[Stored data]
————

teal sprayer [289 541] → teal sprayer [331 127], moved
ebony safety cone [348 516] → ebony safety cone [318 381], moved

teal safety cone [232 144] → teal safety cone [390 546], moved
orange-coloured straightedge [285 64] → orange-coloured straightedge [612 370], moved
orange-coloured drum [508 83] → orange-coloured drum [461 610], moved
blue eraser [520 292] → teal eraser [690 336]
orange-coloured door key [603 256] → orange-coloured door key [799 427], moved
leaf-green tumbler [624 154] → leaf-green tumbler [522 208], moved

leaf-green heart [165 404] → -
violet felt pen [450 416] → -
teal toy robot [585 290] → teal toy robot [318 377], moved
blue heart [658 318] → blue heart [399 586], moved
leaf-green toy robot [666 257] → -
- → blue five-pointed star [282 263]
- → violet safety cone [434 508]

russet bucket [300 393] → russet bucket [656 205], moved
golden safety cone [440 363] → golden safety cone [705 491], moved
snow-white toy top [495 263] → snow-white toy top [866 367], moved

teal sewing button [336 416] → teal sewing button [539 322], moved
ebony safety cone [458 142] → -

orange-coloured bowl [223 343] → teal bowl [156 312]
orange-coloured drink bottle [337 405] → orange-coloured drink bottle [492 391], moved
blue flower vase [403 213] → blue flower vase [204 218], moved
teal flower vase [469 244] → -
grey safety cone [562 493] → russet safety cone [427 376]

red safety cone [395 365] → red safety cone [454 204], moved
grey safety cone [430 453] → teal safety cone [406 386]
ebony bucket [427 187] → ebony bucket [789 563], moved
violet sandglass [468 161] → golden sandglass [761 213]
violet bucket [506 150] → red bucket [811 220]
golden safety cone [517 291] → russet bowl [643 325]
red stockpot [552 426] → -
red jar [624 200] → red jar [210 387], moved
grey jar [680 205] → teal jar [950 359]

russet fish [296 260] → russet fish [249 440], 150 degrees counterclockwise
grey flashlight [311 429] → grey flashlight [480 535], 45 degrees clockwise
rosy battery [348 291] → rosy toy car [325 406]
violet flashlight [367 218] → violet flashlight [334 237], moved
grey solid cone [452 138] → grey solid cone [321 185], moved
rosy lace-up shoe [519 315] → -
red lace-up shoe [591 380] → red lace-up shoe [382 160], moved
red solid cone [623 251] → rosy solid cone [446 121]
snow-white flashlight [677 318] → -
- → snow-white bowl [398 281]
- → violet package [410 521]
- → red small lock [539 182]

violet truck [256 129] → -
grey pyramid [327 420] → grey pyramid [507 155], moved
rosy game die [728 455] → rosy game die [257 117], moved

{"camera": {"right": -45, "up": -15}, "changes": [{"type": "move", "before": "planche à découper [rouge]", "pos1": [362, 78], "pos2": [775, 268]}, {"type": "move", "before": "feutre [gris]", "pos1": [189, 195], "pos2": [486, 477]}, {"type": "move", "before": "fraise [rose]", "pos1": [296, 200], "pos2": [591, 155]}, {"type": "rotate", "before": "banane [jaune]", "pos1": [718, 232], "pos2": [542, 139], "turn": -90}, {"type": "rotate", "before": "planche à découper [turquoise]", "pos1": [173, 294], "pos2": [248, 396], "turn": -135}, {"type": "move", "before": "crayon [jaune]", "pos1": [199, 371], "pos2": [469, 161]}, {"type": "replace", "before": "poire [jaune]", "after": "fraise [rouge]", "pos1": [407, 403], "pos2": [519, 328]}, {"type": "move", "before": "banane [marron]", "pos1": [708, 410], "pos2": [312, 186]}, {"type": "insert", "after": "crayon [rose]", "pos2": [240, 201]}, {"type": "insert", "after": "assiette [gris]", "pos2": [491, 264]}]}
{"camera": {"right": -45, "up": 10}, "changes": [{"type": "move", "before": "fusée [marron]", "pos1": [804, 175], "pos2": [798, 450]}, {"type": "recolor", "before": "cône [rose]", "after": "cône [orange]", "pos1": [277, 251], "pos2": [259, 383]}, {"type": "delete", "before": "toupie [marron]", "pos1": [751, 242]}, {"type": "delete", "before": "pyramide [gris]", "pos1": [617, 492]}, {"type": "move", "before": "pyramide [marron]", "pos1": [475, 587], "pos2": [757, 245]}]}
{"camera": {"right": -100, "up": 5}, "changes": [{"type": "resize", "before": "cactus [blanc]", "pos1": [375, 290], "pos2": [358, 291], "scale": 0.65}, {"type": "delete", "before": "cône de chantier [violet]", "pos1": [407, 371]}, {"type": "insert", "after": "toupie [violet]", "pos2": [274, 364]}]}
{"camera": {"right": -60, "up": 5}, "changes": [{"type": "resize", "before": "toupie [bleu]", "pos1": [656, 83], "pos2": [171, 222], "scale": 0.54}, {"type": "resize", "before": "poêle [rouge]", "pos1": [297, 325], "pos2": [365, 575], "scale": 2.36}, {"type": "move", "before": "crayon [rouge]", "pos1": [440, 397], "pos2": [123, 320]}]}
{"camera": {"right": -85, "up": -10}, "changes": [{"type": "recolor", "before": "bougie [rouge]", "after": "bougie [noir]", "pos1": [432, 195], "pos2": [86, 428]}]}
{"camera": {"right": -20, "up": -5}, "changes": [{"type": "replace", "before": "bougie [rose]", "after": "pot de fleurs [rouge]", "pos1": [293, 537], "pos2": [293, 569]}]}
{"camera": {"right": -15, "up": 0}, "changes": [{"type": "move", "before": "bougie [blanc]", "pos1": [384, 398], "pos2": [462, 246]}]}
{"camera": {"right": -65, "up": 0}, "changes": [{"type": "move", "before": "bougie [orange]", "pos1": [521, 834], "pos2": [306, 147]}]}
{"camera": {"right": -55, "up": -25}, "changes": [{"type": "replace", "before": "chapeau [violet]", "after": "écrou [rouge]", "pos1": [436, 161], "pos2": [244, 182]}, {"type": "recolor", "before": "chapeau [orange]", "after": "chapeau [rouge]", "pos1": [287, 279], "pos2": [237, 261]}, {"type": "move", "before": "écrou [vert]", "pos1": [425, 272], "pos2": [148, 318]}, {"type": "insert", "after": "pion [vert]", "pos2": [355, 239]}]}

————

▶ **Activity**: Write out each line exactly, as it is shown above.

▶ **Written solution**:
teal sprayer [289 541] → teal sprayer [331 127], moved
ebony safety cone [348 516] → ebony safety cone [318 381], moved

teal safety cone [232 144] → teal safety cone [390 546], moved
orange-coloured straightedge [285 64] → orange-coloured straightedge [612 370], moved
orange-coloured drum [508 83] → orange-coloured drum [461 610], moved
blue eraser [520 292] → teal eraser [690 336]
orange-coloured door key [603 256] → orange-coloured door key [799 427], moved
leaf-green tumbler [624 154] → leaf-green tumbler [522 208], moved

leaf-green heart [165 404] → -
violet felt pen [450 416] → -
teal toy robot [585 290] → teal toy robot [318 377], moved
blue heart [658 318] → blue heart [399 586], moved
leaf-green toy robot [666 257] → -
- → blue five-pointed star [282 263]
- → violet safety cone [434 508]

russet bucket [300 393] → russet bucket [656 205], moved
golden safety cone [440 363] → golden safety cone [705 491], moved
snow-white toy top [495 263] → snow-white toy top [866 367], moved

teal sewing button [336 416] → teal sewing button [539 322], moved
ebony safety cone [458 142] → -

orange-coloured bowl [223 343] → teal bowl [156 312]
orange-coloured drink bottle [337 405] → orange-coloured drink bottle [492 391], moved
blue flower vase [403 213] → blue flower vase [204 218], moved
teal flower vase [469 244] → -
grey safety cone [562 493] → russet safety cone [427 376]

red safety cone [395 365] → red safety cone [454 204], moved
grey safety cone [430 453] → teal safety cone [406 386]
ebony bucket [427 187] → ebony bucket [789 563], moved
violet sandglass [468 161] → golden sandglass [761 213]
violet bucket [506 150] → red bucket [811 220]
golden safety cone [517 291] → russet bowl [643 325]
red stockpot [552 426] → -
red jar [624 200] → red jar [210 387], moved
grey jar [680 205] → teal jar [950 359]

russet fish [296 260] → russet fish [249 440], 150 degrees counterclockwise
grey flashlight [311 429] → grey flashlight [480 535], 45 degrees clockwise
rosy battery [348 291] → rosy toy car [325 406]
violet flashlight [367 218] → violet flashlight [334 237], moved
grey solid cone [452 138] → grey solid cone [321 185], moved
rosy lace-up shoe [519 315] → -
red lace-up shoe [591 380] → red lace-up shoe [382 160], moved
red solid cone [623 251] → rosy solid cone [446 121]
snow-white flashlight [677 318] → -
- → snow-white bowl [398 281]
- → violet package [410 521]
- → red small lock [539 182]

violet truck [256 129] → -
grey pyramid [327 420] → grey pyramid [507 155], moved
rosy game die [728 455] → rosy game die [257 117], moved

{"camera": {"right": -45, "up": -15}, "changes": [{"type": "move", "before": "planche à découper [rouge]", "pos1": [362, 78], "pos2": [775, 268]}, {"type": "move", "before": "feutre [gris]", "pos1": [189, 195], "pos2": [486, 477]}, {"type": "move", "before": "fraise [rose]", "pos1": [296, 200], "pos2": [591, 155]}, {"type": "rotate", "before": "banane [jaune]", "pos1": [718, 232], "pos2": [542, 139], "turn": -90}, {"type": "rotate", "before": "planche à découper [turquoise]", "pos1": [173, 294], "pos2": [248, 396], "turn": -135}, {"type": "move", "before": "crayon [jaune]", "pos1": [199, 371], "pos2": [469, 161]}, {"type": "replace", "before": "poire [jaune]", "after": "fraise [rouge]", "pos1": [407, 403], "pos2": [519, 328]}, {"type": "move", "before": "banane [marron]", "pos1": [708, 410], "pos2": [312, 186]}, {"type": "insert", "after": "crayon [rose]", "pos2": [240, 201]}, {"type": "insert", "after": "assiette [gris]", "pos2": [491, 264]}]}
{"camera": {"right": -45, "up": 10}, "changes": [{"type": "move", "before": "fusée [marron]", "pos1": [804, 175], "pos2": [798, 450]}, {"type": "recolor", "before": "cône [rose]", "after": "cône [orange]", "pos1": [277, 251], "pos2": [259, 383]}, {"type": "delete", "before": "toupie [marron]", "pos1": [751, 242]}, {"type": "delete", "before": "pyramide [gris]", "pos1": [617, 492]}, {"type": "move", "before": "pyramide [marron]", "pos1": [475, 587], "pos2": [757, 245]}]}
{"camera": {"right": -100, "up": 5}, "changes": [{"type": "resize", "before": "cactus [blanc]", "pos1": [375, 290], "pos2": [358, 291], "scale": 0.65}, {"type": "delete", "before": "cône de chantier [violet]", "pos1": [407, 371]}, {"type": "insert", "after": "toupie [violet]", "pos2": [274, 364]}]}
{"camera": {"right": -60, "up": 5}, "changes": [{"type": "resize", "before": "toupie [bleu]", "pos1": [656, 83], "pos2": [171, 222], "scale": 0.54}, {"type": "resize", "before": "poêle [rouge]", "pos1": [297, 325], "pos2": [365, 575], "scale": 2.36}, {"type": "move", "before": "crayon [rouge]", "pos1": [440, 397], "pos2": [123, 320]}]}
{"camera": {"right": -85, "up": -10}, "changes": [{"type": "recolor", "before": "bougie [rouge]", "after": "bougie [noir]", "pos1": [432, 195], "pos2": [86, 428]}]}
{"camera": {"right": -20, "up": -5}, "changes": [{"type": "replace", "before": "bougie [rose]", "after": "pot de fleurs [rouge]", "pos1": [293, 537], "pos2": [293, 569]}]}
{"camera": {"right": -15, "up": 0}, "changes": [{"type": "move", "before": "bougie [blanc]", "pos1": [384, 398], "pos2": [462, 246]}]}
{"camera": {"right": -65, "up": 0}, "changes": [{"type": "move", "before": "bougie [orange]", "pos1": [521, 834], "pos2": [306, 147]}]}
{"camera": {"right": -55, "up": -25}, "changes": [{"type": "replace", "before": "chapeau [violet]", "after": "écrou [rouge]", "pos1": [436, 161], "pos2": [244, 182]}, {"type": "recolor", "before": "chapeau [orange]", "after": "chapeau [rouge]", "pos1": [287, 279], "pos2": [237, 261]}, {"type": "move", "before": "écrou [vert]", "pos1": [425, 272], "pos2": [148, 318]}, {"type": "insert", "after": "pion [vert]", "pos2": [355, 239]}]}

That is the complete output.